■ YOUR INSTRUCTIONS:
Please pick out and copy every line below that contains the string "partial", even when it is only part of a longer string. Case counts.

■ SOURCE DATA:
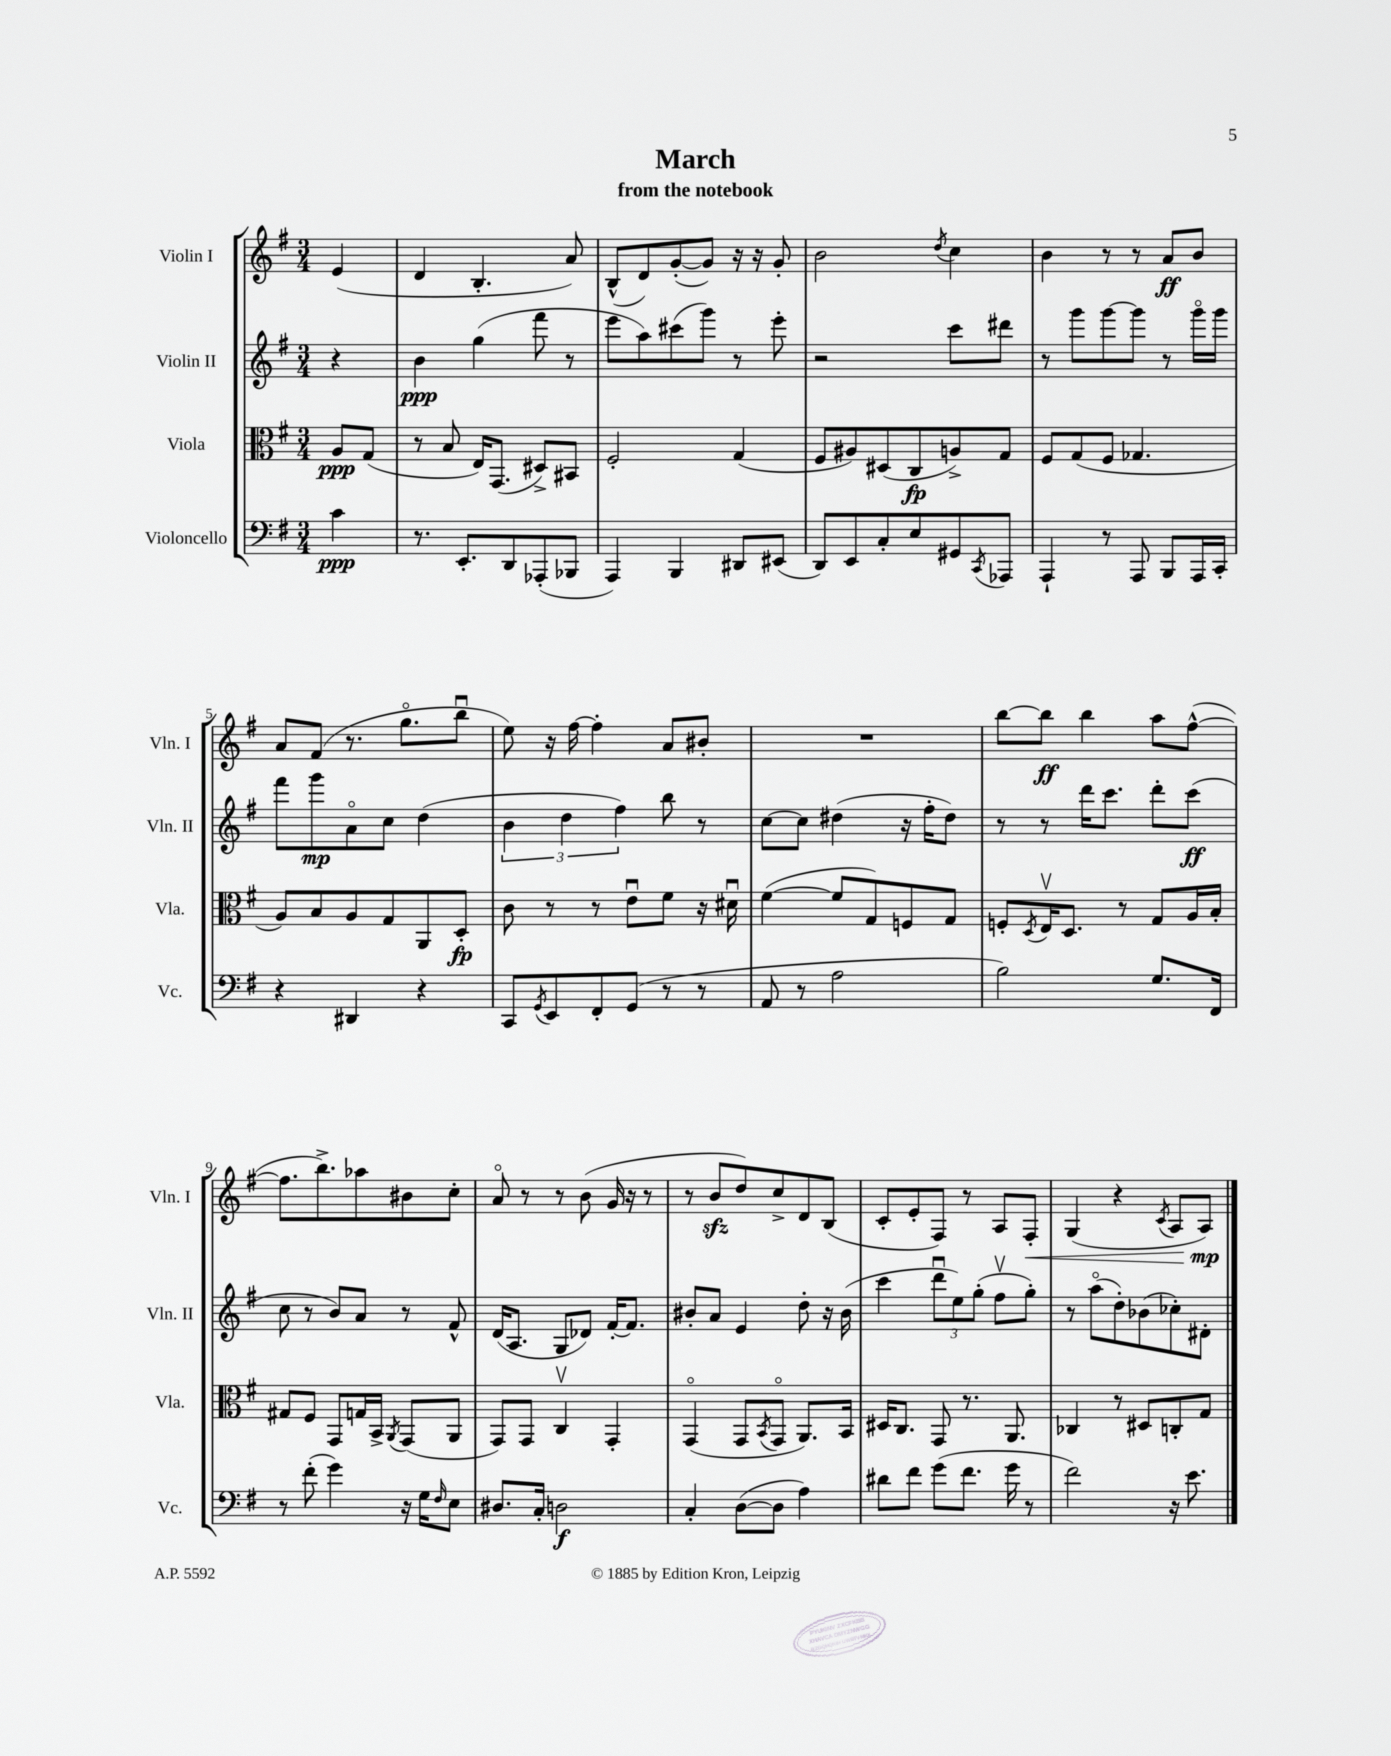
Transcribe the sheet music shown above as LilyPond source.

\header { title = "March" subtitle = "from the notebook" }
<<
\new StaffGroup <<
\new Staff = "s0" \with { instrumentName = "Violin I" shortInstrumentName = "Vln. I" } {
    \clef treble \key g \major \numericTimeSignature \time 3/4 \partial 4
    e'4( |
    d'4 b4.-. a'8) |
    b8-^( d'8) g'8~-.( g'8) r16 r16 g'8-. |
    b'2 \acciaccatura { d''8 } c''4 |
    b'4 r8 r8 a'8\ff b'8 |
    a'8 fis'8( r8. g''8.\flageolet b''8\downbow |
    e''8) r16 fis''16~ fis''4-. a'8 bis'8-. |
    R2. |
    b''8~ b''8\ff b''4 a''8 fis''8~-^( |
    fis''8. b''8.->) aes''8 bis'8 c''8-. |
    a'8\flageolet r8 r8 b'8( g'16 r16 r8 |
    r8 b'8\sfz d''8) c''8-> d'8 b8( |
    c'8-. e'8-. fis8) r8 a8 fis8-.\< |
    g4( r4 \acciaccatura { c'8 } a8 a8\mp\!) \bar "|." |
}
\new Staff = "s1" \with { instrumentName = "Violin II" shortInstrumentName = "Vln. II" } {
    \clef treble \key g \major \numericTimeSignature \time 3/4 \partial 4
    r4 |
    b'4\ppp g''4( fis'''8 r8 |
    e'''8 a''8) cis'''8( g'''8) r8 e'''8-. |
    r2 c'''8 dis'''8 |
    r8 g'''8 g'''8~ g'''8 r8 g'''16\flageolet g'''16 |
    fis'''8 g'''8\mp a'8\flageolet c''8 d''4( |
    \tuplet 3/2 { b'4 d''4 fis''4) } b''8 r8 |
    c''8~ c''8 dis''4( r16 fis''16-. dis''8) |
    r8 r8 d'''16 c'''8. d'''8-. c'''8\ff( |
    c''8 r8 b'8) a'8 r8 fis'8-^ |
    d'16( a8. g8 des'8) fis'16~-. fis'8. |
    bis'8-. a'8 e'4 d''8-. r16 bis'16( |
    c'''4 \tuplet 3/2 { d'''8\downbow e''8) g''8-.( } fis''8\upbow g''8-.) |
    r8 a''8\flageolet( d''8-.) bes'8( ces''8-.) dis'8-. \bar "|." |
}
\new Staff = "s2" \with { instrumentName = "Viola" shortInstrumentName = "Vla." } {
    \clef alto \key g \major \numericTimeSignature \time 3/4 \partial 4
    a8\ppp g8( |
    r8 b8 e16) g,8.( dis8->) bis,8 |
    fis2-. g4( |
    fis8 ais8) dis8( c8\fp a8->) g8 |
    fis8 g8( fis8 ges4. |
    a8) b8 a8 g8 a,8 d8-.\fp |
    c'8 r8 r8 e'8\downbow fis'8 r16 dis'16\downbow |
    fis'4~( fis'8 g8) f8 g8 |
    f8-. \acciaccatura { d8 } e16\upbow d8. r8 g8 a16 b16-. |
    gis8 fis8 g,8 g16 b,16-> \acciaccatura { a,8 } g,8( a,8 |
    g,8) g,8 c4\upbow g,4-. |
    g,4\flageolet( g,8 \acciaccatura { b,8 } g,8\flageolet a,8.) b,16 |
    dis16 c8. g,8 r8. a,8. |
    ces4 r8 dis8 c8-. g8 \bar "|." |
}
\new Staff = "s3" \with { instrumentName = "Violoncello" shortInstrumentName = "Vc." } {
    \clef bass \key g \major \numericTimeSignature \time 3/4 \partial 4
    c'4\ppp |
    r8. e,8.-. d,8 aes,,8-.( bes,,8 |
    a,,4) b,,4 dis,8 eis,8( |
    d,8) e,8 c8-. e8 gis,8 \acciaccatura { c,8 } aes,,8 |
    a,,4-! r8 a,,8 b,,8 a,,16 c,16-. |
    r4 dis,4 r4 |
    c,8 \acciaccatura { g,8 } e,8 fis,8-. g,8( r8 r8 |
    a,8 r8 a2 |
    b2) g8. fis,16 |
    r8 fis'8-.( g'4) r16 g16 \grace { fis16 } e8 |
    dis8. c16-. d2\f |
    c4-. d8~( d8 a4) |
    dis'8 fis'8 g'8( fis'8. g'16 r8 |
    fis'2) r16 e'8. \bar "|." |
}
>>
>>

■ THE RESPONSE:
    \clef treble \key g \major \numericTimeSignature \time 3/4 \partial 4
    \clef treble \key g \major \numericTimeSignature \time 3/4 \partial 4
    \clef alto \key g \major \numericTimeSignature \time 3/4 \partial 4
    \clef bass \key g \major \numericTimeSignature \time 3/4 \partial 4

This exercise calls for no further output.